Short exercise: Reproduce the following records word for word, with every line unchanged.

Saved data entries:
______

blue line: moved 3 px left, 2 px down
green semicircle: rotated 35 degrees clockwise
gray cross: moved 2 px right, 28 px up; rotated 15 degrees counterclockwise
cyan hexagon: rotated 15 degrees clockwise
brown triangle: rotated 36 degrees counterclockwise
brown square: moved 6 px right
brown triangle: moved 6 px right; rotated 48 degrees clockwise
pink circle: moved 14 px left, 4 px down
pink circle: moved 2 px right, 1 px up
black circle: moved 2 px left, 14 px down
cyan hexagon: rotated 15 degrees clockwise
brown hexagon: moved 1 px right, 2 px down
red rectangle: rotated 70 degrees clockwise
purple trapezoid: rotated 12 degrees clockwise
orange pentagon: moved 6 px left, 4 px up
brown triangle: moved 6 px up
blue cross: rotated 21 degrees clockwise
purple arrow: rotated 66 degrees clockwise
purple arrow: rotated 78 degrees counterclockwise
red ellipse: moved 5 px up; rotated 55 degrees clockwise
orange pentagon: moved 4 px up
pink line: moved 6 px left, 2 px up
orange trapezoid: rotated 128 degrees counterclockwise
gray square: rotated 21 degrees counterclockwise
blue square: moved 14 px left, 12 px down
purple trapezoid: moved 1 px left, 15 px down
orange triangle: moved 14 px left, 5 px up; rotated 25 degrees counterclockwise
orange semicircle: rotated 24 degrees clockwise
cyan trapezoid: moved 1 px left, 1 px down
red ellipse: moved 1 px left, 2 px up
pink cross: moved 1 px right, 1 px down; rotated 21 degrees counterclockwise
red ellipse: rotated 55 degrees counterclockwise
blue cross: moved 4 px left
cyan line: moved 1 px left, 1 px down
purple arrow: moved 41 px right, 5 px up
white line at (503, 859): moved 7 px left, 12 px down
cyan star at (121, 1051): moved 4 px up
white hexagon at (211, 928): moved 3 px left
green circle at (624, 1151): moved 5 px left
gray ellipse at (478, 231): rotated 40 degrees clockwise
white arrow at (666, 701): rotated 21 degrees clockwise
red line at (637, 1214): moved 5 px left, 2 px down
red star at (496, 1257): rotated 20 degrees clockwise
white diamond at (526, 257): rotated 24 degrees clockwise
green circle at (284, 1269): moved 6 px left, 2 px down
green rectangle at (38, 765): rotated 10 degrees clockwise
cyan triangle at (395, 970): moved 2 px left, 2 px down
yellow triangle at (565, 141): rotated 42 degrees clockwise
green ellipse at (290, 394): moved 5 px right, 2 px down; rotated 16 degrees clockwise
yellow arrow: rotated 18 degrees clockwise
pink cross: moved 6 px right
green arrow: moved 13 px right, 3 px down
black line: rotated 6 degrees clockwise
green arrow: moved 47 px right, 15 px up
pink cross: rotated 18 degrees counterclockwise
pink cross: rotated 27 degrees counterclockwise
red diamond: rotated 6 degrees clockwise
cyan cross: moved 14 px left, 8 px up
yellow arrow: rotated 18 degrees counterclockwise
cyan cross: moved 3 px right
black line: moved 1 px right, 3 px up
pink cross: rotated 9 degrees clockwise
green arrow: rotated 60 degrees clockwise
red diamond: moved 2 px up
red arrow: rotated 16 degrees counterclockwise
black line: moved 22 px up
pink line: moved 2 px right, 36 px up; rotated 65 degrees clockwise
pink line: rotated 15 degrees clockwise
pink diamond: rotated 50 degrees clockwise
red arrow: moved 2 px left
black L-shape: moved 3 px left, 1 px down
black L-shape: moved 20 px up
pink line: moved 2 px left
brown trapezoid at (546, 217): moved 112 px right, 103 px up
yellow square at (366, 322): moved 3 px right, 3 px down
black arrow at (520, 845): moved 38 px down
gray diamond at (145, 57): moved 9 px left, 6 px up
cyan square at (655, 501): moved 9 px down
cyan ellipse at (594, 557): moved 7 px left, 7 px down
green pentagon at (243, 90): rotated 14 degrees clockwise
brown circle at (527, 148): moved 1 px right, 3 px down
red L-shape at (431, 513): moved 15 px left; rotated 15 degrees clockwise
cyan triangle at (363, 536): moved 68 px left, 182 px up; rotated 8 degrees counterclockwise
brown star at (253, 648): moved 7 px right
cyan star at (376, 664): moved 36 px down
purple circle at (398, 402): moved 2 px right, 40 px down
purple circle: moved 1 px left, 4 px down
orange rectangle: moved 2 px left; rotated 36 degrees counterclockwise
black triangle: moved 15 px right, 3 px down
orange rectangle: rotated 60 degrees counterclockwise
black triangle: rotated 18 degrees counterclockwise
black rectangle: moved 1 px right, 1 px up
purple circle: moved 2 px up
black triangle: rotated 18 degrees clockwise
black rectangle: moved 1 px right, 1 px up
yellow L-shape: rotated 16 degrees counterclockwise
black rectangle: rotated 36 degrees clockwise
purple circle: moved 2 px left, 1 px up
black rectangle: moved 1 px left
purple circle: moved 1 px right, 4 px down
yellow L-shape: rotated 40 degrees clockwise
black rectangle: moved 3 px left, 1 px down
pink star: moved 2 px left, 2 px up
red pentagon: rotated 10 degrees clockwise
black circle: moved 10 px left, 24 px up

______

Exercise output:
blue line: moved 3 px left, 2 px down
green semicircle: rotated 35 degrees clockwise
gray cross: moved 2 px right, 28 px up; rotated 15 degrees counterclockwise
cyan hexagon: rotated 15 degrees clockwise
brown triangle: rotated 36 degrees counterclockwise
brown square: moved 6 px right
brown triangle: moved 6 px right; rotated 48 degrees clockwise
pink circle: moved 14 px left, 4 px down
pink circle: moved 2 px right, 1 px up
black circle: moved 2 px left, 14 px down
cyan hexagon: rotated 15 degrees clockwise
brown hexagon: moved 1 px right, 2 px down
red rectangle: rotated 70 degrees clockwise
purple trapezoid: rotated 12 degrees clockwise
orange pentagon: moved 6 px left, 4 px up
brown triangle: moved 6 px up
blue cross: rotated 21 degrees clockwise
purple arrow: rotated 66 degrees clockwise
purple arrow: rotated 78 degrees counterclockwise
red ellipse: moved 5 px up; rotated 55 degrees clockwise
orange pentagon: moved 4 px up
pink line: moved 6 px left, 2 px up
orange trapezoid: rotated 128 degrees counterclockwise
gray square: rotated 21 degrees counterclockwise
blue square: moved 14 px left, 12 px down
purple trapezoid: moved 1 px left, 15 px down
orange triangle: moved 14 px left, 5 px up; rotated 25 degrees counterclockwise
orange semicircle: rotated 24 degrees clockwise
cyan trapezoid: moved 1 px left, 1 px down
red ellipse: moved 1 px left, 2 px up
pink cross: moved 1 px right, 1 px down; rotated 21 degrees counterclockwise
red ellipse: rotated 55 degrees counterclockwise
blue cross: moved 4 px left
cyan line: moved 1 px left, 1 px down
purple arrow: moved 41 px right, 5 px up
white line at (503, 859): moved 7 px left, 12 px down
cyan star at (121, 1051): moved 4 px up
white hexagon at (211, 928): moved 3 px left
green circle at (624, 1151): moved 5 px left
gray ellipse at (478, 231): rotated 40 degrees clockwise
white arrow at (666, 701): rotated 21 degrees clockwise
red line at (637, 1214): moved 5 px left, 2 px down
red star at (496, 1257): rotated 20 degrees clockwise
white diamond at (526, 257): rotated 24 degrees clockwise
green circle at (284, 1269): moved 6 px left, 2 px down
green rectangle at (38, 765): rotated 10 degrees clockwise
cyan triangle at (395, 970): moved 2 px left, 2 px down
yellow triangle at (565, 141): rotated 42 degrees clockwise
green ellipse at (290, 394): moved 5 px right, 2 px down; rotated 16 degrees clockwise
yellow arrow: rotated 18 degrees clockwise
pink cross: moved 6 px right
green arrow: moved 13 px right, 3 px down
black line: rotated 6 degrees clockwise
green arrow: moved 47 px right, 15 px up
pink cross: rotated 18 degrees counterclockwise
pink cross: rotated 27 degrees counterclockwise
red diamond: rotated 6 degrees clockwise
cyan cross: moved 14 px left, 8 px up
yellow arrow: rotated 18 degrees counterclockwise
cyan cross: moved 3 px right
black line: moved 1 px right, 3 px up
pink cross: rotated 9 degrees clockwise
green arrow: rotated 60 degrees clockwise
red diamond: moved 2 px up
red arrow: rotated 16 degrees counterclockwise
black line: moved 22 px up
pink line: moved 2 px right, 36 px up; rotated 65 degrees clockwise
pink line: rotated 15 degrees clockwise
pink diamond: rotated 50 degrees clockwise
red arrow: moved 2 px left
black L-shape: moved 3 px left, 1 px down
black L-shape: moved 20 px up
pink line: moved 2 px left
brown trapezoid at (546, 217): moved 112 px right, 103 px up
yellow square at (366, 322): moved 3 px right, 3 px down
black arrow at (520, 845): moved 38 px down
gray diamond at (145, 57): moved 9 px left, 6 px up
cyan square at (655, 501): moved 9 px down
cyan ellipse at (594, 557): moved 7 px left, 7 px down
green pentagon at (243, 90): rotated 14 degrees clockwise
brown circle at (527, 148): moved 1 px right, 3 px down
red L-shape at (431, 513): moved 15 px left; rotated 15 degrees clockwise
cyan triangle at (363, 536): moved 68 px left, 182 px up; rotated 8 degrees counterclockwise
brown star at (253, 648): moved 7 px right
cyan star at (376, 664): moved 36 px down
purple circle at (398, 402): moved 2 px right, 40 px down
purple circle: moved 1 px left, 4 px down
orange rectangle: moved 2 px left; rotated 36 degrees counterclockwise
black triangle: moved 15 px right, 3 px down
orange rectangle: rotated 60 degrees counterclockwise
black triangle: rotated 18 degrees counterclockwise
black rectangle: moved 1 px right, 1 px up
purple circle: moved 2 px up
black triangle: rotated 18 degrees clockwise
black rectangle: moved 1 px right, 1 px up
yellow L-shape: rotated 16 degrees counterclockwise
black rectangle: rotated 36 degrees clockwise
purple circle: moved 2 px left, 1 px up
black rectangle: moved 1 px left
purple circle: moved 1 px right, 4 px down
yellow L-shape: rotated 40 degrees clockwise
black rectangle: moved 3 px left, 1 px down
pink star: moved 2 px left, 2 px up
red pentagon: rotated 10 degrees clockwise
black circle: moved 10 px left, 24 px up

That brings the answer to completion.